[[ Given records open ]]
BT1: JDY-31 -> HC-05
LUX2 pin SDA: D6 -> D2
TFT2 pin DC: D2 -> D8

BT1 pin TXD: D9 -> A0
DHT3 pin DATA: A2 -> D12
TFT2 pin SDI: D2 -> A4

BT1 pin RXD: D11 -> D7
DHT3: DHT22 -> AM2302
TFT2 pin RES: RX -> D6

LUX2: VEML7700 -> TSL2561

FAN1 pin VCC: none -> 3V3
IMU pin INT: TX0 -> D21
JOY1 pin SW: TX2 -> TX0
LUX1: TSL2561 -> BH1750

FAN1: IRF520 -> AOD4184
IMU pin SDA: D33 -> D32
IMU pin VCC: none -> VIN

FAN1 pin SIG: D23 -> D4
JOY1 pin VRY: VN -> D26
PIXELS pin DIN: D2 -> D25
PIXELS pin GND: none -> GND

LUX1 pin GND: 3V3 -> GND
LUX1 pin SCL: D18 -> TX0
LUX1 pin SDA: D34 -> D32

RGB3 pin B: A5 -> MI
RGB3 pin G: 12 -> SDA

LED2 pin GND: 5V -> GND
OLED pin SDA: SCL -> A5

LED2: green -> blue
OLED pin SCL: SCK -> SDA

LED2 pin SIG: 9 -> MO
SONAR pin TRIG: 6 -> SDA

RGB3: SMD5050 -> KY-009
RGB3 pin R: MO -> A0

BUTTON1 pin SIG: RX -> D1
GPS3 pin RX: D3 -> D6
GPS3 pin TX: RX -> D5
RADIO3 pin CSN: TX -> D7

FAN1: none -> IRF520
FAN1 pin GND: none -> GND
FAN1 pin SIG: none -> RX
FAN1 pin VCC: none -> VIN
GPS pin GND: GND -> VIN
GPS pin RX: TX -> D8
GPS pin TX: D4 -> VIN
[[ Given records closed ]]
> **Work task**:
Copy the entries above exactly, but only from the line holding "TFT2 pin SDI: D2 -> A4" through the line holding "GPS3 pin TX: RX -> D5", both included.

> **Solution to the exercise**:
TFT2 pin SDI: D2 -> A4

BT1 pin RXD: D11 -> D7
DHT3: DHT22 -> AM2302
TFT2 pin RES: RX -> D6

LUX2: VEML7700 -> TSL2561

FAN1 pin VCC: none -> 3V3
IMU pin INT: TX0 -> D21
JOY1 pin SW: TX2 -> TX0
LUX1: TSL2561 -> BH1750

FAN1: IRF520 -> AOD4184
IMU pin SDA: D33 -> D32
IMU pin VCC: none -> VIN

FAN1 pin SIG: D23 -> D4
JOY1 pin VRY: VN -> D26
PIXELS pin DIN: D2 -> D25
PIXELS pin GND: none -> GND

LUX1 pin GND: 3V3 -> GND
LUX1 pin SCL: D18 -> TX0
LUX1 pin SDA: D34 -> D32

RGB3 pin B: A5 -> MI
RGB3 pin G: 12 -> SDA

LED2 pin GND: 5V -> GND
OLED pin SDA: SCL -> A5

LED2: green -> blue
OLED pin SCL: SCK -> SDA

LED2 pin SIG: 9 -> MO
SONAR pin TRIG: 6 -> SDA

RGB3: SMD5050 -> KY-009
RGB3 pin R: MO -> A0

BUTTON1 pin SIG: RX -> D1
GPS3 pin RX: D3 -> D6
GPS3 pin TX: RX -> D5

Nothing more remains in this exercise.